◆ Your assignment ◆
From the entries below, reproduce exactly the line containing "blue pentagon: (24, 36) -> (20, 43), moved", the line containing "pink circle: (80, 96) -> (73, 118), moved", and every line in between, with nothing added.

◆ Data section ◆
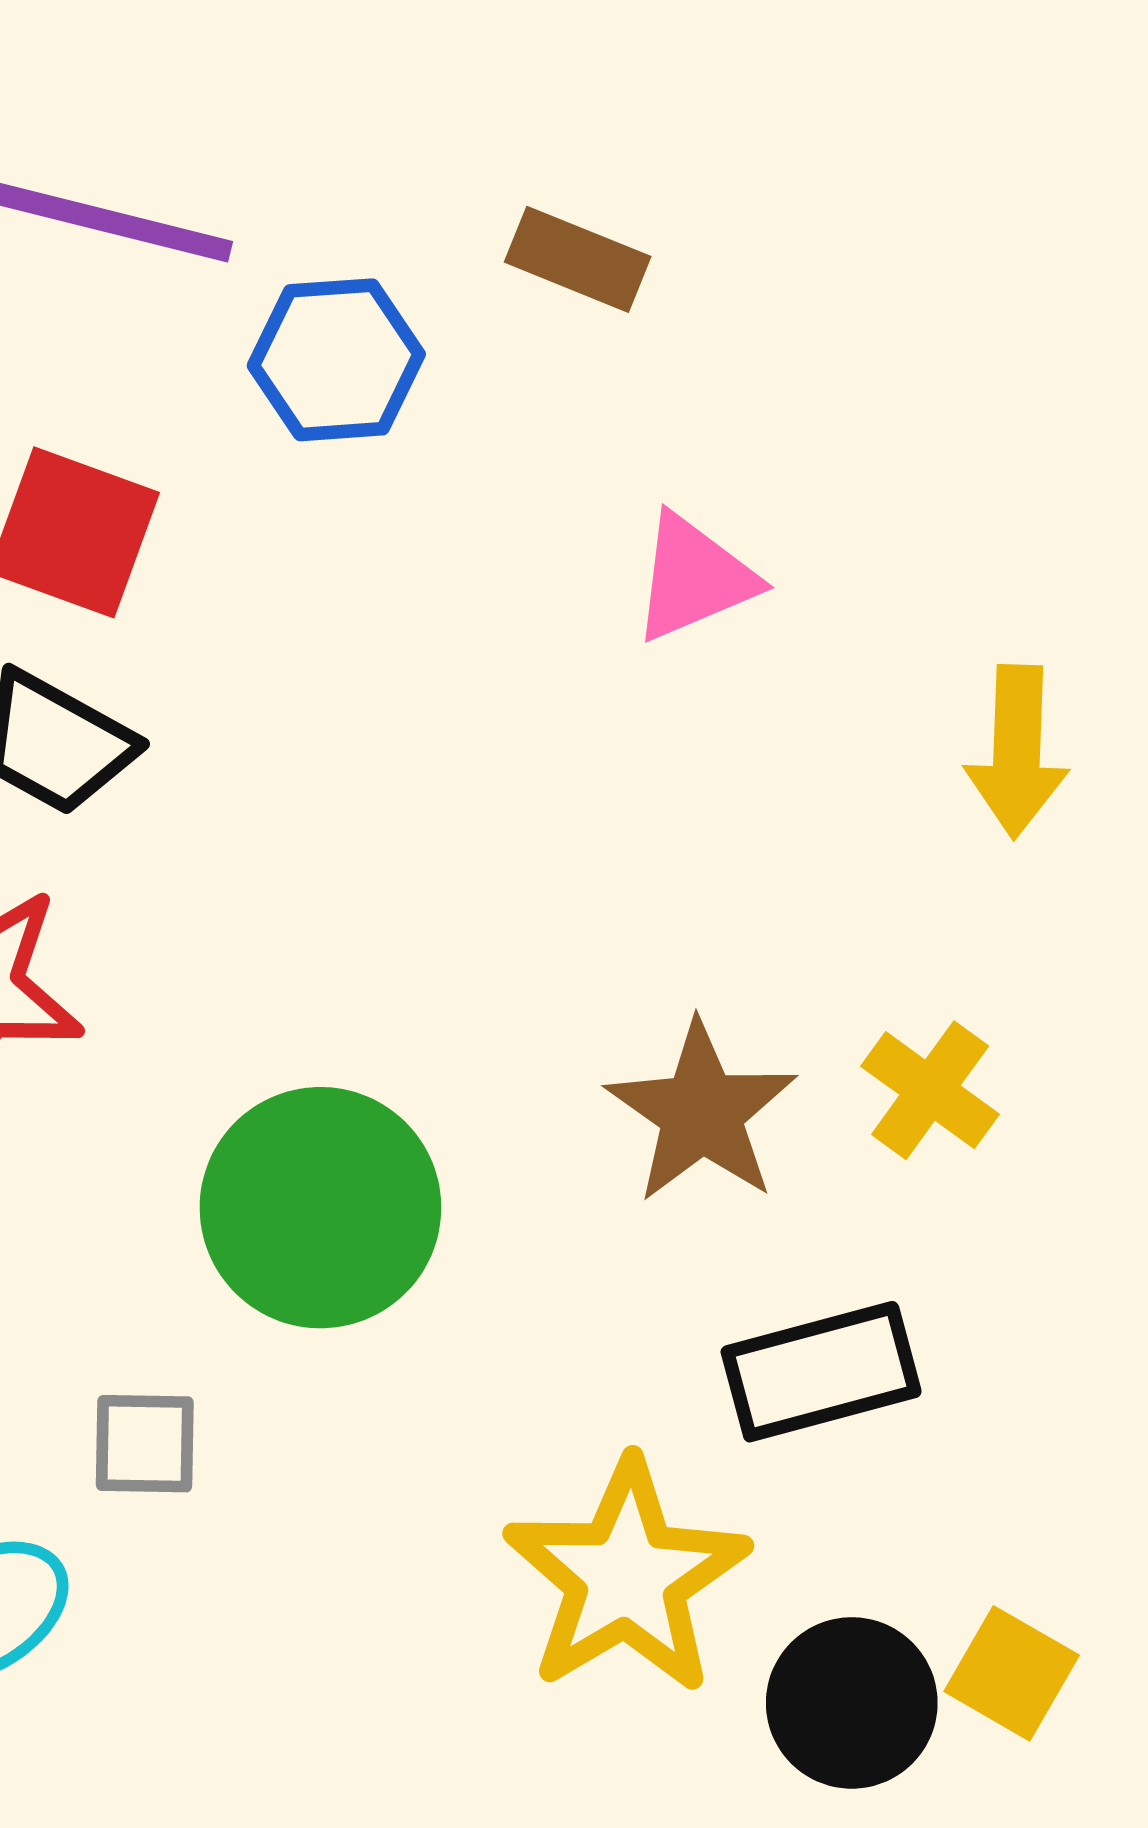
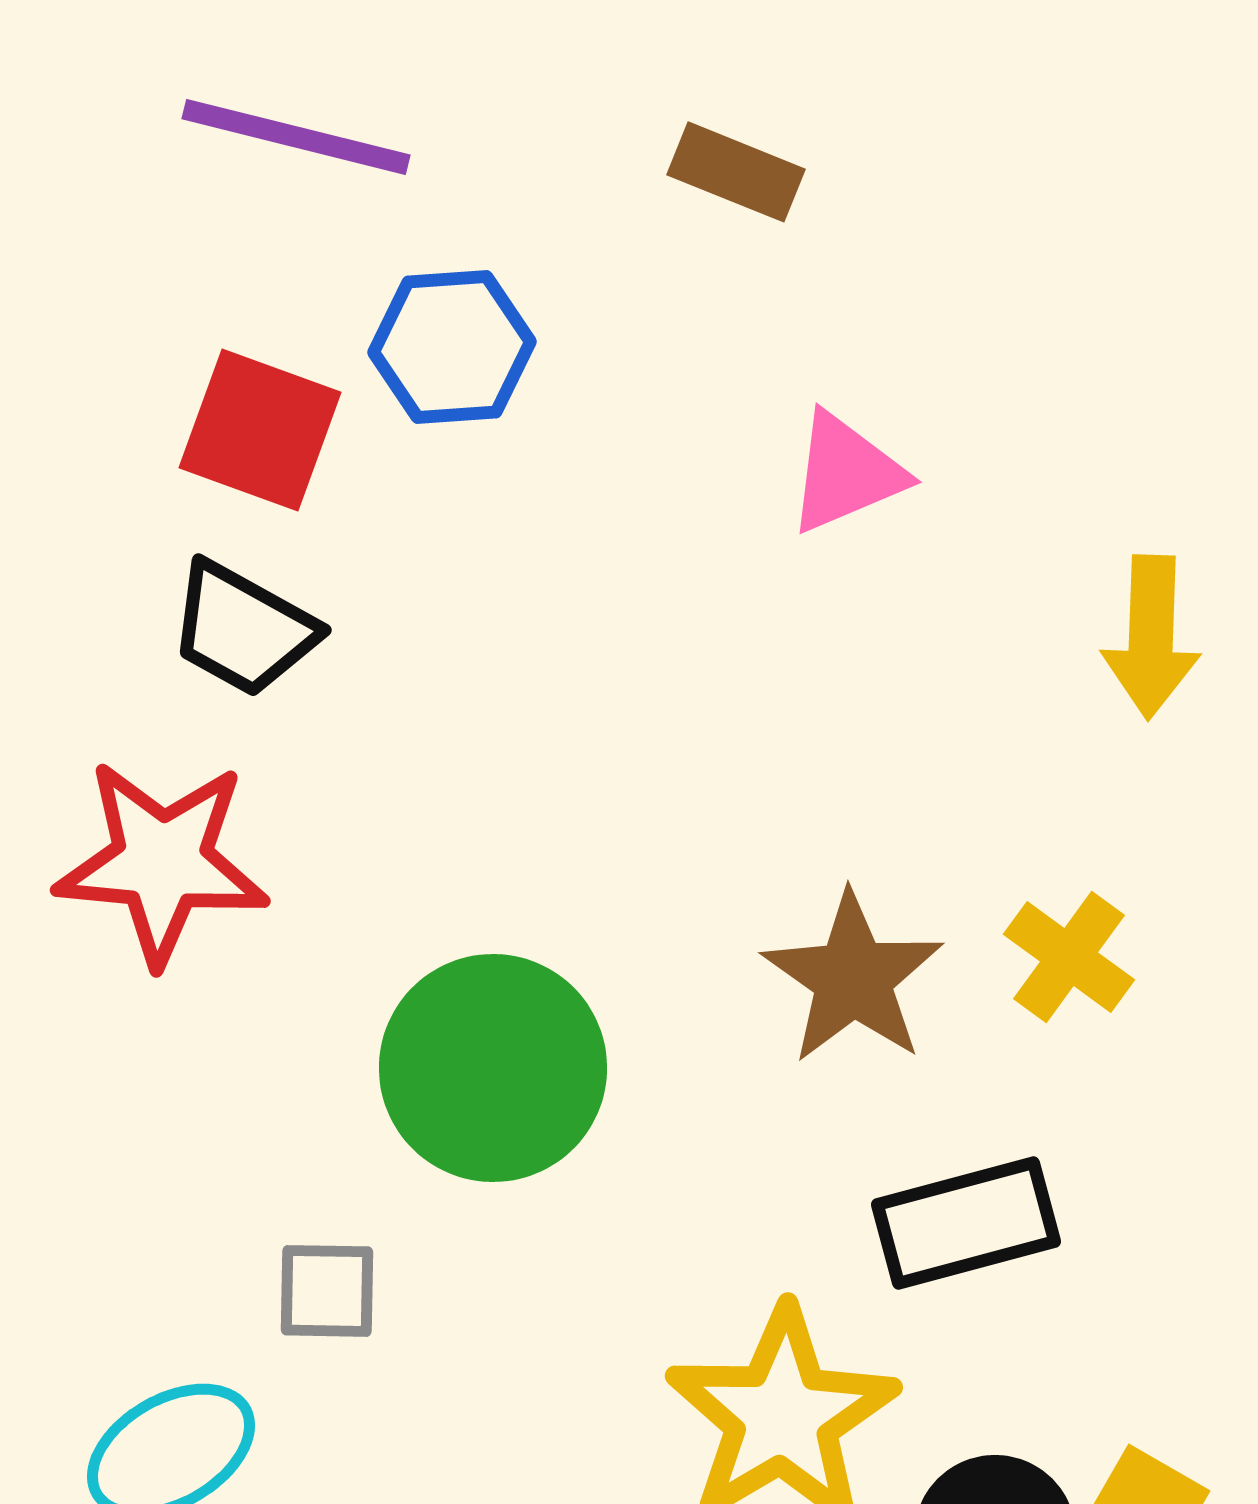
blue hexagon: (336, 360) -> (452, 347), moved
* * *
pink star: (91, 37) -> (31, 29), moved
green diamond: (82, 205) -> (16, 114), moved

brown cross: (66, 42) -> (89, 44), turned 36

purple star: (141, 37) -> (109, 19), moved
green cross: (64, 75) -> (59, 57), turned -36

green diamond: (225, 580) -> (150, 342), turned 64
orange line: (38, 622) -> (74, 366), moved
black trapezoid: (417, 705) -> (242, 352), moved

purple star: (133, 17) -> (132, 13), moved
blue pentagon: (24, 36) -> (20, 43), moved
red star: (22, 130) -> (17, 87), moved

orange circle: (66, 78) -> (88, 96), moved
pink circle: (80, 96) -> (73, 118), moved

◆ Answer section ◆
blue pentagon: (24, 36) -> (20, 43), moved
red star: (22, 130) -> (17, 87), moved

orange circle: (66, 78) -> (88, 96), moved
pink circle: (80, 96) -> (73, 118), moved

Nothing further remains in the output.